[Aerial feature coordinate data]
______

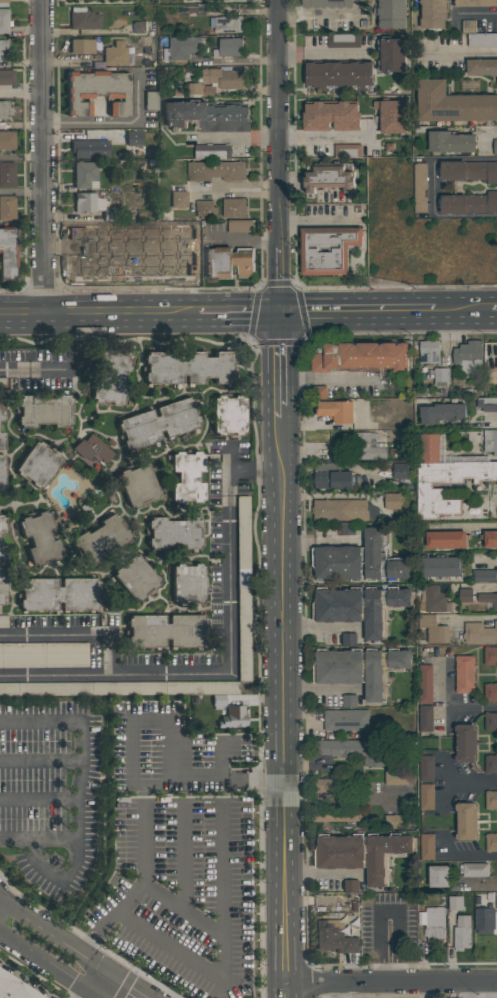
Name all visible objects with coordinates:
building: (3, 3)
building: (329, 3)
building: (476, 3)
road: (475, 12)
road: (244, 13)
building: (391, 13)
building: (433, 13)
road: (316, 15)
building: (4, 20)
building: (83, 21)
building: (228, 23)
building: (138, 28)
building: (478, 36)
building: (343, 41)
building: (2, 46)
building: (81, 47)
building: (181, 48)
building: (228, 48)
road: (323, 52)
road: (460, 54)
building: (114, 55)
building: (391, 55)
building: (481, 67)
building: (338, 75)
building: (6, 76)
building: (217, 82)
building: (98, 96)
building: (150, 100)
building: (453, 103)
building: (4, 109)
building: (207, 115)
building: (331, 115)
building: (391, 115)
road: (110, 122)
road: (278, 124)
building: (133, 137)
road: (325, 137)
road: (488, 137)
building: (7, 139)
road: (232, 139)
building: (451, 142)
building: (495, 147)
building: (89, 148)
building: (347, 150)
building: (212, 151)
road: (41, 157)
road: (20, 158)
building: (469, 170)
building: (216, 171)
building: (7, 174)
building: (85, 174)
building: (329, 177)
road: (432, 187)
building: (419, 188)
road: (236, 189)
road: (20, 191)
building: (178, 199)
building: (87, 202)
building: (469, 203)
building: (7, 207)
building: (233, 207)
building: (205, 209)
building: (240, 226)
building: (327, 249)
building: (7, 252)
building: (228, 262)
road: (280, 280)
road: (462, 311)
road: (494, 311)
road: (357, 312)
road: (99, 313)
road: (239, 313)
building: (429, 351)
building: (467, 356)
building: (361, 358)
building: (187, 366)
road: (280, 366)
road: (63, 369)
building: (111, 376)
building: (441, 377)
building: (319, 392)
building: (487, 404)
building: (43, 410)
building: (335, 410)
building: (1, 412)
building: (442, 412)
building: (227, 414)
road: (491, 421)
building: (157, 423)
building: (1, 440)
building: (490, 441)
building: (367, 447)
building: (92, 451)
building: (37, 464)
building: (1, 471)
building: (400, 471)
building: (186, 476)
building: (333, 479)
building: (444, 479)
building: (137, 484)
building: (390, 501)
building: (339, 510)
building: (2, 524)
building: (347, 529)
building: (174, 532)
building: (39, 537)
building: (100, 539)
building: (446, 539)
building: (489, 539)
road: (319, 542)
building: (2, 553)
building: (359, 560)
building: (442, 566)
building: (485, 576)
building: (135, 578)
building: (187, 582)
building: (2, 585)
building: (243, 586)
building: (58, 593)
building: (465, 595)
building: (433, 599)
building: (488, 599)
building: (359, 607)
road: (469, 618)
building: (3, 620)
road: (321, 629)
building: (433, 629)
building: (166, 630)
building: (479, 633)
road: (72, 637)
building: (348, 640)
building: (44, 654)
building: (490, 655)
road: (230, 663)
building: (360, 668)
building: (464, 674)
building: (425, 683)
building: (119, 688)
road: (321, 689)
building: (490, 692)
building: (349, 701)
road: (455, 707)
road: (285, 708)
building: (233, 716)
road: (153, 717)
building: (425, 718)
building: (346, 720)
building: (491, 721)
building: (465, 742)
building: (355, 750)
road: (219, 757)
road: (40, 761)
building: (491, 764)
building: (426, 768)
road: (207, 778)
building: (392, 778)
road: (471, 783)
road: (146, 785)
building: (337, 785)
road: (79, 792)
parking lot: (52, 796)
building: (426, 797)
road: (39, 799)
building: (491, 800)
building: (337, 814)
building: (395, 820)
building: (466, 821)
road: (38, 840)
building: (491, 842)
building: (426, 847)
building: (362, 853)
road: (185, 857)
road: (469, 857)
building: (475, 870)
road: (223, 873)
road: (324, 874)
building: (439, 876)
road: (141, 881)
building: (350, 886)
building: (455, 903)
road: (387, 914)
building: (486, 920)
building: (432, 924)
building: (462, 932)
building: (334, 936)
road: (75, 946)
road: (221, 962)
road: (47, 967)
road: (390, 982)
building: (15, 987)
road: (431, 990)
road: (334, 991)

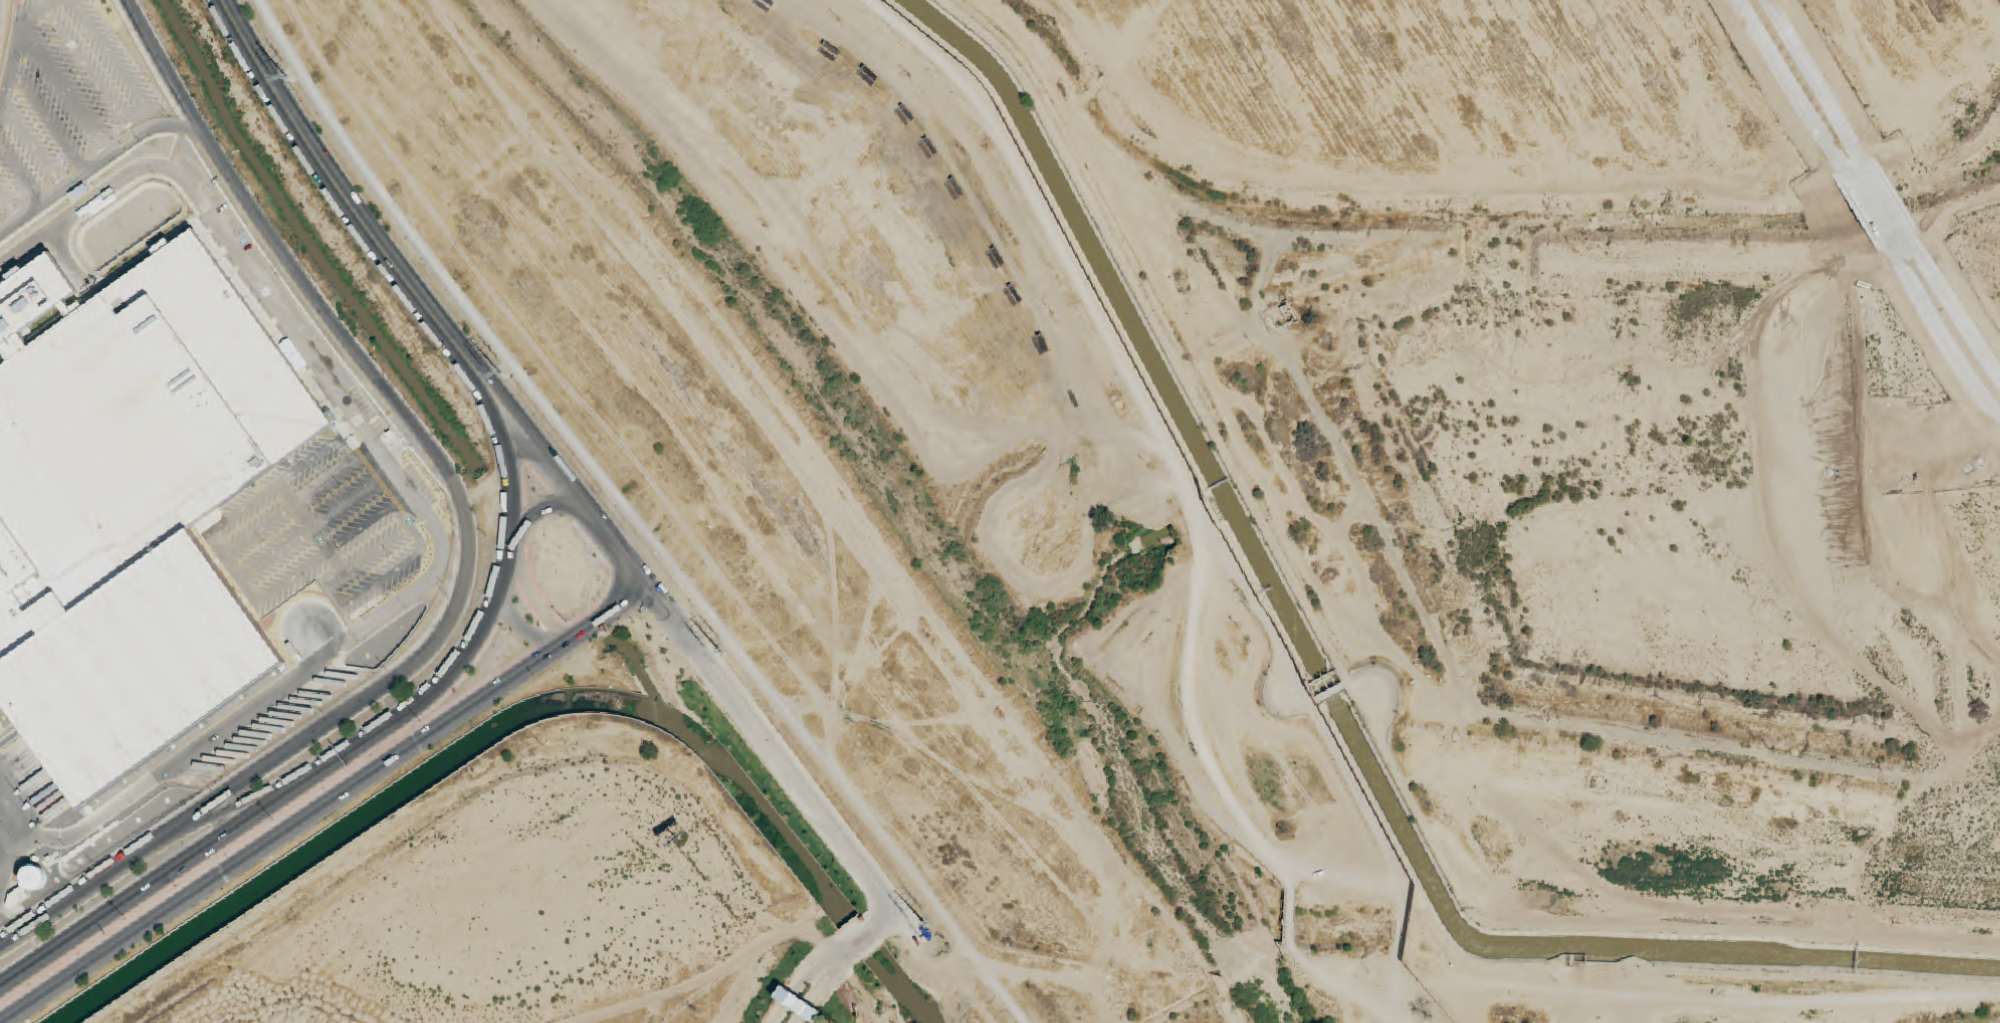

______

**Task directions**
Transcribe the whole of the data exactly, minus any pictures.

**Solution**
Name all visible objects with coordinates:
building: (3, 3)
building: (329, 3)
building: (476, 3)
road: (475, 12)
road: (244, 13)
building: (391, 13)
building: (433, 13)
road: (316, 15)
building: (4, 20)
building: (83, 21)
building: (228, 23)
building: (138, 28)
building: (478, 36)
building: (343, 41)
building: (2, 46)
building: (81, 47)
building: (181, 48)
building: (228, 48)
road: (323, 52)
road: (460, 54)
building: (114, 55)
building: (391, 55)
building: (481, 67)
building: (338, 75)
building: (6, 76)
building: (217, 82)
building: (98, 96)
building: (150, 100)
building: (453, 103)
building: (4, 109)
building: (207, 115)
building: (331, 115)
building: (391, 115)
road: (110, 122)
road: (278, 124)
building: (133, 137)
road: (325, 137)
road: (488, 137)
building: (7, 139)
road: (232, 139)
building: (451, 142)
building: (495, 147)
building: (89, 148)
building: (347, 150)
building: (212, 151)
road: (41, 157)
road: (20, 158)
building: (469, 170)
building: (216, 171)
building: (7, 174)
building: (85, 174)
building: (329, 177)
road: (432, 187)
building: (419, 188)
road: (236, 189)
road: (20, 191)
building: (178, 199)
building: (87, 202)
building: (469, 203)
building: (7, 207)
building: (233, 207)
building: (205, 209)
building: (240, 226)
building: (327, 249)
building: (7, 252)
building: (228, 262)
road: (280, 280)
road: (462, 311)
road: (494, 311)
road: (357, 312)
road: (99, 313)
road: (239, 313)
building: (429, 351)
building: (467, 356)
building: (361, 358)
building: (187, 366)
road: (280, 366)
road: (63, 369)
building: (111, 376)
building: (441, 377)
building: (319, 392)
building: (487, 404)
building: (43, 410)
building: (335, 410)
building: (1, 412)
building: (442, 412)
building: (227, 414)
road: (491, 421)
building: (157, 423)
building: (1, 440)
building: (490, 441)
building: (367, 447)
building: (92, 451)
building: (37, 464)
building: (1, 471)
building: (400, 471)
building: (186, 476)
building: (333, 479)
building: (444, 479)
building: (137, 484)
building: (390, 501)
building: (339, 510)
building: (2, 524)
building: (347, 529)
building: (174, 532)
building: (39, 537)
building: (100, 539)
building: (446, 539)
building: (489, 539)
road: (319, 542)
building: (2, 553)
building: (359, 560)
building: (442, 566)
building: (485, 576)
building: (135, 578)
building: (187, 582)
building: (2, 585)
building: (243, 586)
building: (58, 593)
building: (465, 595)
building: (433, 599)
building: (488, 599)
building: (359, 607)
road: (469, 618)
building: (3, 620)
road: (321, 629)
building: (433, 629)
building: (166, 630)
building: (479, 633)
road: (72, 637)
building: (348, 640)
building: (44, 654)
building: (490, 655)
road: (230, 663)
building: (360, 668)
building: (464, 674)
building: (425, 683)
building: (119, 688)
road: (321, 689)
building: (490, 692)
building: (349, 701)
road: (455, 707)
road: (285, 708)
building: (233, 716)
road: (153, 717)
building: (425, 718)
building: (346, 720)
building: (491, 721)
building: (465, 742)
building: (355, 750)
road: (219, 757)
road: (40, 761)
building: (491, 764)
building: (426, 768)
road: (207, 778)
building: (392, 778)
road: (471, 783)
road: (146, 785)
building: (337, 785)
road: (79, 792)
parking lot: (52, 796)
building: (426, 797)
road: (39, 799)
building: (491, 800)
building: (337, 814)
building: (395, 820)
building: (466, 821)
road: (38, 840)
building: (491, 842)
building: (426, 847)
building: (362, 853)
road: (185, 857)
road: (469, 857)
building: (475, 870)
road: (223, 873)
road: (324, 874)
building: (439, 876)
road: (141, 881)
building: (350, 886)
building: (455, 903)
road: (387, 914)
building: (486, 920)
building: (432, 924)
building: (462, 932)
building: (334, 936)
road: (75, 946)
road: (221, 962)
road: (47, 967)
road: (390, 982)
building: (15, 987)
road: (431, 990)
road: (334, 991)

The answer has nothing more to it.